··· SUPPLIED RECORDS

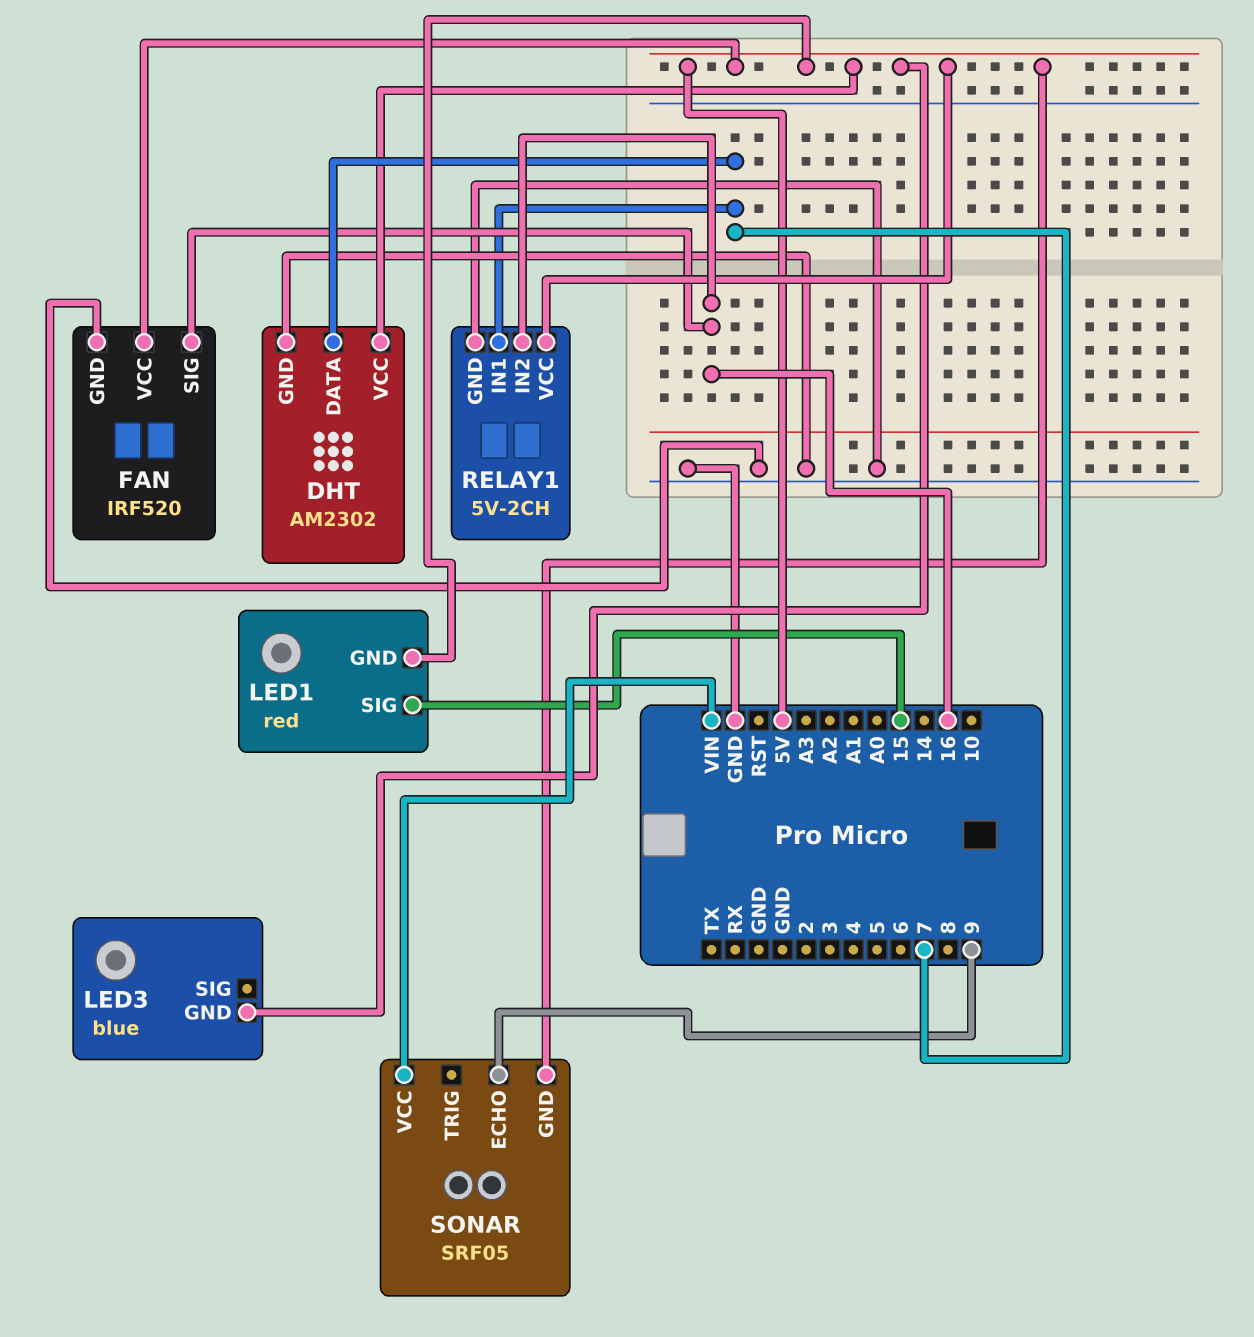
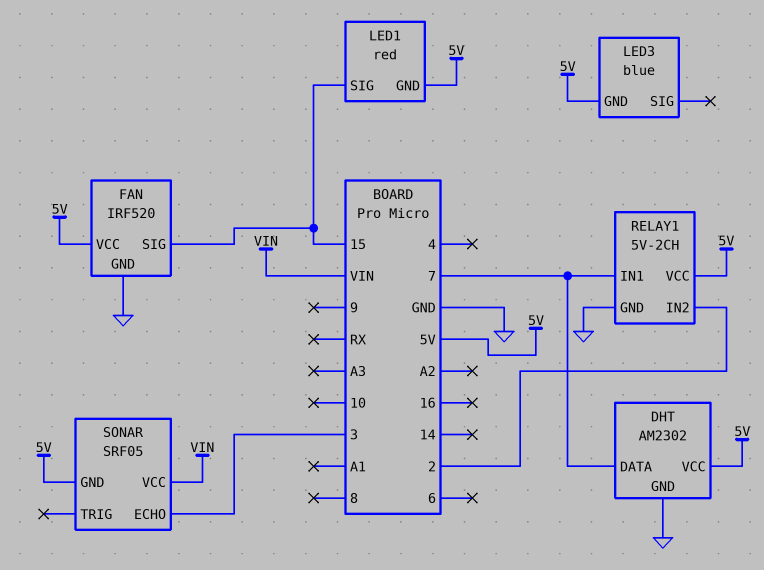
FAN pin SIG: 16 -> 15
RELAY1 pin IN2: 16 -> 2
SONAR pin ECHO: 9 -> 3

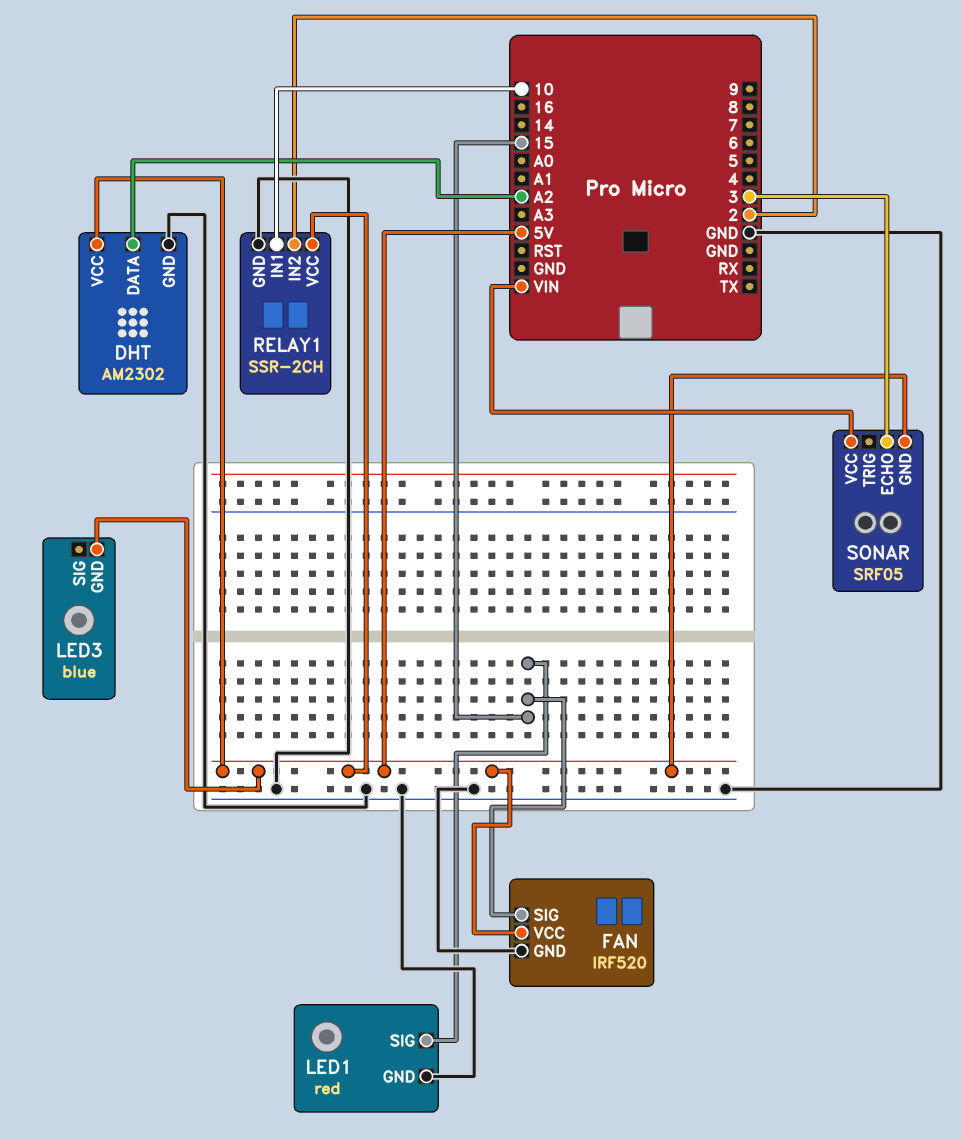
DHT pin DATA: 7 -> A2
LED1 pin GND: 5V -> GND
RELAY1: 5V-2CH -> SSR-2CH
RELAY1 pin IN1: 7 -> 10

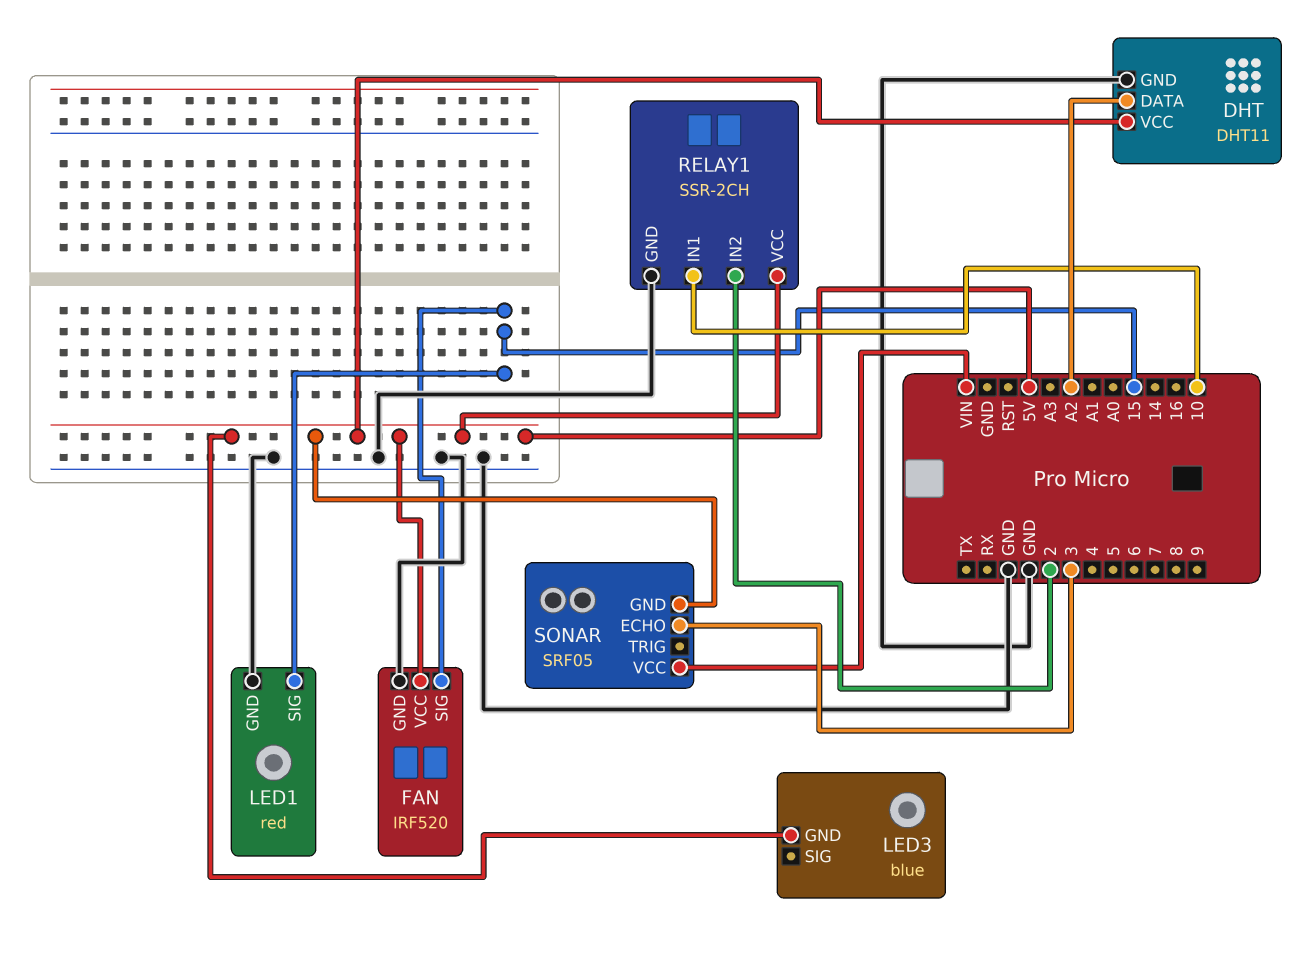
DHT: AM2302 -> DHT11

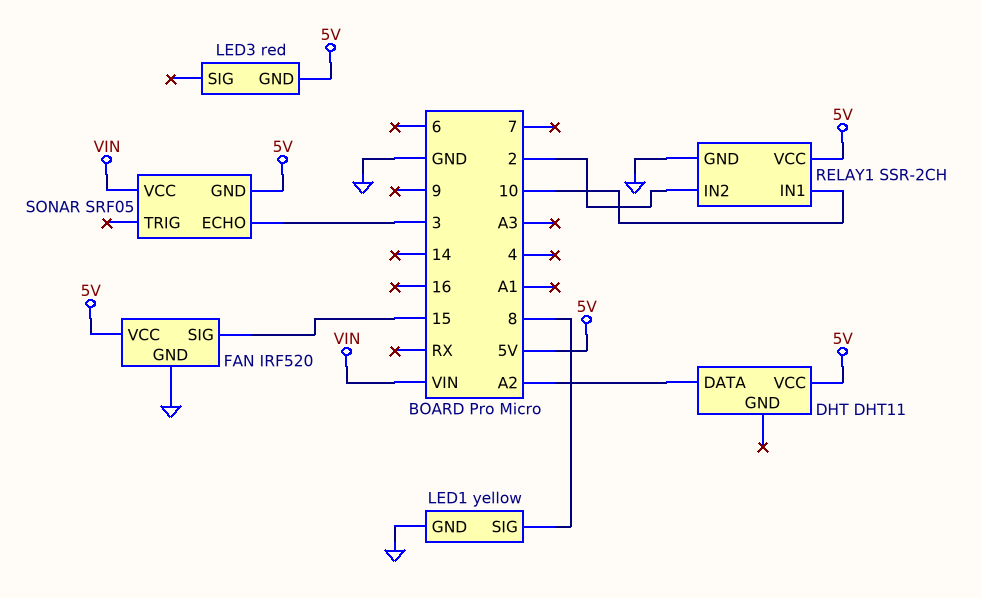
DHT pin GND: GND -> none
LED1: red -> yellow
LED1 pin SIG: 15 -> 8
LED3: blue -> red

······

Although the records contain pictures, print only the rest, exactly as written.

REPLY -
FAN pin SIG: 16 -> 15
RELAY1 pin IN2: 16 -> 2
SONAR pin ECHO: 9 -> 3

DHT pin DATA: 7 -> A2
LED1 pin GND: 5V -> GND
RELAY1: 5V-2CH -> SSR-2CH
RELAY1 pin IN1: 7 -> 10

DHT: AM2302 -> DHT11

DHT pin GND: GND -> none
LED1: red -> yellow
LED1 pin SIG: 15 -> 8
LED3: blue -> red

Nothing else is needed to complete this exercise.